YOUR GOAL:
Starting with the line that holds "vessel or blood —", copy out each remaining line of the listing below, up to and including the last one, and include nothing else.
───── RAW DATA
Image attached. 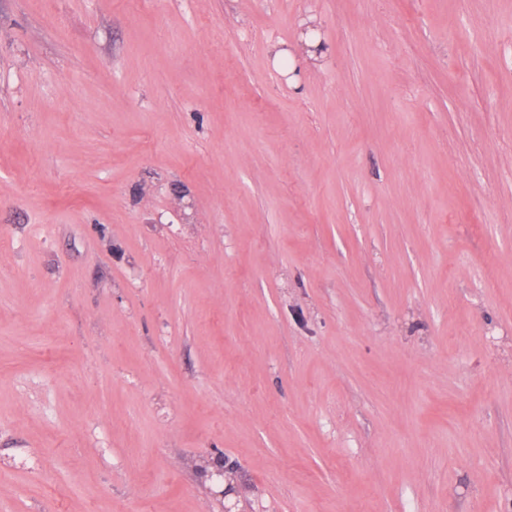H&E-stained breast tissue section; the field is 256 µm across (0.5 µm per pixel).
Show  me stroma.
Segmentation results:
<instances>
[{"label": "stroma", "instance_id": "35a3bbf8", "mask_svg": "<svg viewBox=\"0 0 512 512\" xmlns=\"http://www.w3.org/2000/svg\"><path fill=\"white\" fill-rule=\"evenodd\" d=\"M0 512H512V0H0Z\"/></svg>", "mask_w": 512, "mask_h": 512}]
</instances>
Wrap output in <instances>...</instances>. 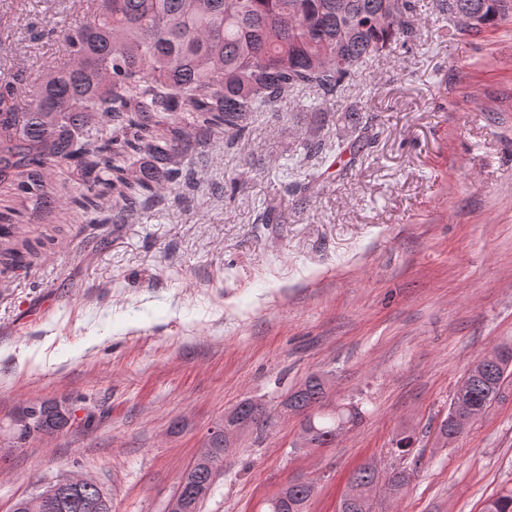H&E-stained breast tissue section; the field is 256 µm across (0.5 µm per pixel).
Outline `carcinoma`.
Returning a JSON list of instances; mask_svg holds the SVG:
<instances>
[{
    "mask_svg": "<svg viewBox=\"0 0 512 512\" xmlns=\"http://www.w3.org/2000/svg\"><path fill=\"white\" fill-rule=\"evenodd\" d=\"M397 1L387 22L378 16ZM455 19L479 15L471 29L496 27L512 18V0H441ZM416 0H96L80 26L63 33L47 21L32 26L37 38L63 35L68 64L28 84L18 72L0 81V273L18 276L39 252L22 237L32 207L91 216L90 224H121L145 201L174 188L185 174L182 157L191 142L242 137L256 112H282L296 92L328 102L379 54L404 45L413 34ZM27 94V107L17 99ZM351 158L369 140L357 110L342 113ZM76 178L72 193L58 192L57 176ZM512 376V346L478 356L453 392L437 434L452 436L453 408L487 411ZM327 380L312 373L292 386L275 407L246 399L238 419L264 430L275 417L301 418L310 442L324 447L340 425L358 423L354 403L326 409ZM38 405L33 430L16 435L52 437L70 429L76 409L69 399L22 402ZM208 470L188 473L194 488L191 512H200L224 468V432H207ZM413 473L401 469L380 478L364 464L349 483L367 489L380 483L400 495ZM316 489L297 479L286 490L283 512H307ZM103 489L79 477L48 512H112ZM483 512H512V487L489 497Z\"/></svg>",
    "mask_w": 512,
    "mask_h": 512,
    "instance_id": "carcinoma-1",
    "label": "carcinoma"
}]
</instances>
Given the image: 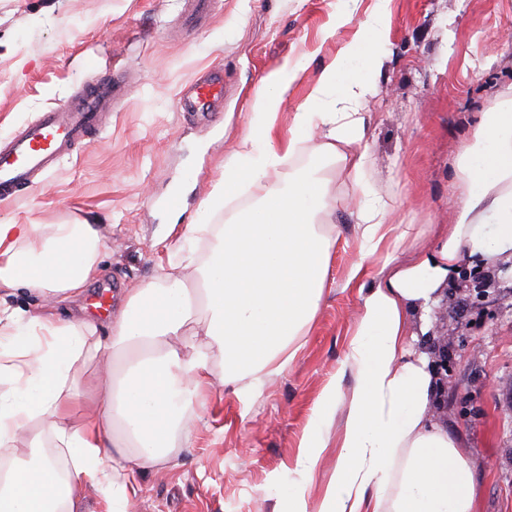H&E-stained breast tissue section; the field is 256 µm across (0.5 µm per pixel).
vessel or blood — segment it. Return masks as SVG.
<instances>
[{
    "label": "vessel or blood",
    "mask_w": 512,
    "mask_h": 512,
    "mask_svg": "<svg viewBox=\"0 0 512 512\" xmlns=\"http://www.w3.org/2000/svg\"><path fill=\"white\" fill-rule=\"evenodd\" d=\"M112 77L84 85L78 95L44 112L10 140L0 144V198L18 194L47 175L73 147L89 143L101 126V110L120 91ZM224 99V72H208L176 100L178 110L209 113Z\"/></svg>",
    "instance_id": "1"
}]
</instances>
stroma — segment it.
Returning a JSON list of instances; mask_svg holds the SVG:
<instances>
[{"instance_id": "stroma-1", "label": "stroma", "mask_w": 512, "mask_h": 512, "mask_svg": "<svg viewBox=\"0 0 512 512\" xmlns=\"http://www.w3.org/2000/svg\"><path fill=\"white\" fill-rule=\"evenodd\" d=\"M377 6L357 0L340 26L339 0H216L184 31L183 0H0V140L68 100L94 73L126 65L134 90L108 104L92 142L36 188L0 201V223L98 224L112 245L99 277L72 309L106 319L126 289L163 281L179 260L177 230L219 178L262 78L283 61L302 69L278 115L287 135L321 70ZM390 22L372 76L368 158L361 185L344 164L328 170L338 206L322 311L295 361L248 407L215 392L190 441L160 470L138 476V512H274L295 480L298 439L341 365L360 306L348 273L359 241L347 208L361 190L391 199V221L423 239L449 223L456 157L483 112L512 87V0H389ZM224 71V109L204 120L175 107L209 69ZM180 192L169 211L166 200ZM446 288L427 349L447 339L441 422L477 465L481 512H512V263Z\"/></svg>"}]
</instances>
──────────
WRITTEN RESPONSE:
vessel or blood — segment it. Return masks as SVG.
<instances>
[{
    "label": "vessel or blood",
    "mask_w": 512,
    "mask_h": 512,
    "mask_svg": "<svg viewBox=\"0 0 512 512\" xmlns=\"http://www.w3.org/2000/svg\"><path fill=\"white\" fill-rule=\"evenodd\" d=\"M112 77L84 85L78 95L44 112L10 140L0 144V198L18 194L47 175L73 147L89 143L101 126V110L120 91ZM224 99V72H208L176 100L178 110L209 113Z\"/></svg>",
    "instance_id": "1"
}]
</instances>
stroma — segment it.
Returning a JSON list of instances; mask_svg holds the SVG:
<instances>
[{"instance_id": "stroma-1", "label": "stroma", "mask_w": 512, "mask_h": 512, "mask_svg": "<svg viewBox=\"0 0 512 512\" xmlns=\"http://www.w3.org/2000/svg\"><path fill=\"white\" fill-rule=\"evenodd\" d=\"M377 6L357 0L340 26L339 0H216L184 31L183 0H0V140L68 100L94 73L126 65L134 90L108 104L92 142L36 188L0 201V223L98 224L112 245L99 277L72 309L106 319L126 289L163 281L179 260L177 230L219 178L262 78L283 61L302 69L278 115L287 135L321 70ZM390 22L372 76L368 158L361 185L344 164L328 170L338 206L322 311L295 361L248 407L215 392L190 441L160 470L138 476V512H274L295 480L298 439L341 365L360 306L348 273L359 241L347 208L361 190L391 199V221L423 239L449 223L456 157L483 112L512 87V0H389ZM224 71V109L204 120L175 107L209 69ZM180 192L169 211L166 200ZM446 288L427 349L447 339L441 422L477 465L481 512H512V263Z\"/></svg>"}]
</instances>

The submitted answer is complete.